The task - Could you copy the listing below word for word, with every line unchanged?

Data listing
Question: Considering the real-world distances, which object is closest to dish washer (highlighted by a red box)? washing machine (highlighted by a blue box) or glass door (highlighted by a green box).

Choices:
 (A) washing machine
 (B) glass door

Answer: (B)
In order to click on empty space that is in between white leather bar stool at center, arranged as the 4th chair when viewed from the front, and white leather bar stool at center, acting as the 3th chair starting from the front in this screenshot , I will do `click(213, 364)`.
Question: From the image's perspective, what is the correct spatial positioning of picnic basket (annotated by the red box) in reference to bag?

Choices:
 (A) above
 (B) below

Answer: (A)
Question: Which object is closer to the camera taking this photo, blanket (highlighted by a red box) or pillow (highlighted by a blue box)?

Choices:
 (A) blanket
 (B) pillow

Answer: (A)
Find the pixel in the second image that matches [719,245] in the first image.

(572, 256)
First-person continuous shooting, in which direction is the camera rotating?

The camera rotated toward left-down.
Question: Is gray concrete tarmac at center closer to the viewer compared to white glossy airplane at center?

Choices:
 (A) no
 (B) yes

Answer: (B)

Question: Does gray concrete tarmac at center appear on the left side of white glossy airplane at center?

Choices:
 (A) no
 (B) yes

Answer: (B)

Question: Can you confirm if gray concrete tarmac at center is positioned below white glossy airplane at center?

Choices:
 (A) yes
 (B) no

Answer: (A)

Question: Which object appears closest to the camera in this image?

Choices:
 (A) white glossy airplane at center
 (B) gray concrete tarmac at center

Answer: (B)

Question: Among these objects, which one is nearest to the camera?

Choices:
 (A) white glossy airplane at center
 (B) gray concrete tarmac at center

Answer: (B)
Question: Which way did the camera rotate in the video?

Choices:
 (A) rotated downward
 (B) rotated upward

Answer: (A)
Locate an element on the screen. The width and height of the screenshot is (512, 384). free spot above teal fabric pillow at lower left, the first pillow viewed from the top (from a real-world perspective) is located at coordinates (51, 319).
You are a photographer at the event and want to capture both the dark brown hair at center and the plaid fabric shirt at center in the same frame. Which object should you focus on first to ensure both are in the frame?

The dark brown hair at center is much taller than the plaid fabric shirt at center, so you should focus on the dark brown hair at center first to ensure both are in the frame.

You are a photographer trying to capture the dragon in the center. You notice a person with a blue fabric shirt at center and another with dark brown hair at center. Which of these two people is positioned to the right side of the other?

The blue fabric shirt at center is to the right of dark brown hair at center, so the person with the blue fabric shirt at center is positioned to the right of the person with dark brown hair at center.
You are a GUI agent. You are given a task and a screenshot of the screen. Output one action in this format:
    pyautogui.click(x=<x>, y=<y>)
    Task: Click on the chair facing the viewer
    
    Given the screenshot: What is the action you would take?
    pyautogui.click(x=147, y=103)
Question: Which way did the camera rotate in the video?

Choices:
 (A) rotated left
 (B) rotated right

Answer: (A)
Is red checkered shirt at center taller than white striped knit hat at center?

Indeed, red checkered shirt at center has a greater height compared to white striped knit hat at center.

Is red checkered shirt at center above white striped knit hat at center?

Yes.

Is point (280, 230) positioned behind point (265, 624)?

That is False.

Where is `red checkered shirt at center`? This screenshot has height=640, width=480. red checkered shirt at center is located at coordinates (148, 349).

Written response -
Question: Considering the real-world distances, which object is closest to dish washer (highlighted by a red box)? washing machine (highlighted by a blue box) or glass door (highlighted by a green box).

Choices:
 (A) washing machine
 (B) glass door

Answer: (B)
In order to click on empty space that is in between white leather bar stool at center, arranged as the 4th chair when viewed from the front, and white leather bar stool at center, acting as the 3th chair starting from the front in this screenshot , I will do `click(213, 364)`.
Question: From the image's perspective, what is the correct spatial positioning of picnic basket (annotated by the red box) in reference to bag?

Choices:
 (A) above
 (B) below

Answer: (A)
Question: Which object is closer to the camera taking this photo, blanket (highlighted by a red box) or pillow (highlighted by a blue box)?

Choices:
 (A) blanket
 (B) pillow

Answer: (A)
Find the pixel in the second image that matches [719,245] in the first image.

(572, 256)
First-person continuous shooting, in which direction is the camera rotating?

The camera rotated toward left-down.
Question: Is gray concrete tarmac at center closer to the viewer compared to white glossy airplane at center?

Choices:
 (A) no
 (B) yes

Answer: (B)

Question: Does gray concrete tarmac at center appear on the left side of white glossy airplane at center?

Choices:
 (A) no
 (B) yes

Answer: (B)

Question: Can you confirm if gray concrete tarmac at center is positioned below white glossy airplane at center?

Choices:
 (A) yes
 (B) no

Answer: (A)

Question: Which object appears closest to the camera in this image?

Choices:
 (A) white glossy airplane at center
 (B) gray concrete tarmac at center

Answer: (B)

Question: Among these objects, which one is nearest to the camera?

Choices:
 (A) white glossy airplane at center
 (B) gray concrete tarmac at center

Answer: (B)
Question: Which way did the camera rotate in the video?

Choices:
 (A) rotated downward
 (B) rotated upward

Answer: (A)
Locate an element on the screen. The width and height of the screenshot is (512, 384). free spot above teal fabric pillow at lower left, the first pillow viewed from the top (from a real-world perspective) is located at coordinates (51, 319).
You are a photographer at the event and want to capture both the dark brown hair at center and the plaid fabric shirt at center in the same frame. Which object should you focus on first to ensure both are in the frame?

The dark brown hair at center is much taller than the plaid fabric shirt at center, so you should focus on the dark brown hair at center first to ensure both are in the frame.

You are a photographer trying to capture the dragon in the center. You notice a person with a blue fabric shirt at center and another with dark brown hair at center. Which of these two people is positioned to the right side of the other?

The blue fabric shirt at center is to the right of dark brown hair at center, so the person with the blue fabric shirt at center is positioned to the right of the person with dark brown hair at center.
You are a GUI agent. You are given a task and a screenshot of the screen. Output one action in this format:
    pyautogui.click(x=<x>, y=<y>)
    Task: Click on the chair facing the viewer
    
    Given the screenshot: What is the action you would take?
    pyautogui.click(x=147, y=103)
Question: Which way did the camera rotate in the video?

Choices:
 (A) rotated left
 (B) rotated right

Answer: (A)
Is red checkered shirt at center taller than white striped knit hat at center?

Indeed, red checkered shirt at center has a greater height compared to white striped knit hat at center.

Is red checkered shirt at center above white striped knit hat at center?

Yes.

Is point (280, 230) positioned behind point (265, 624)?

That is False.

Where is `red checkered shirt at center`? This screenshot has height=640, width=480. red checkered shirt at center is located at coordinates (148, 349).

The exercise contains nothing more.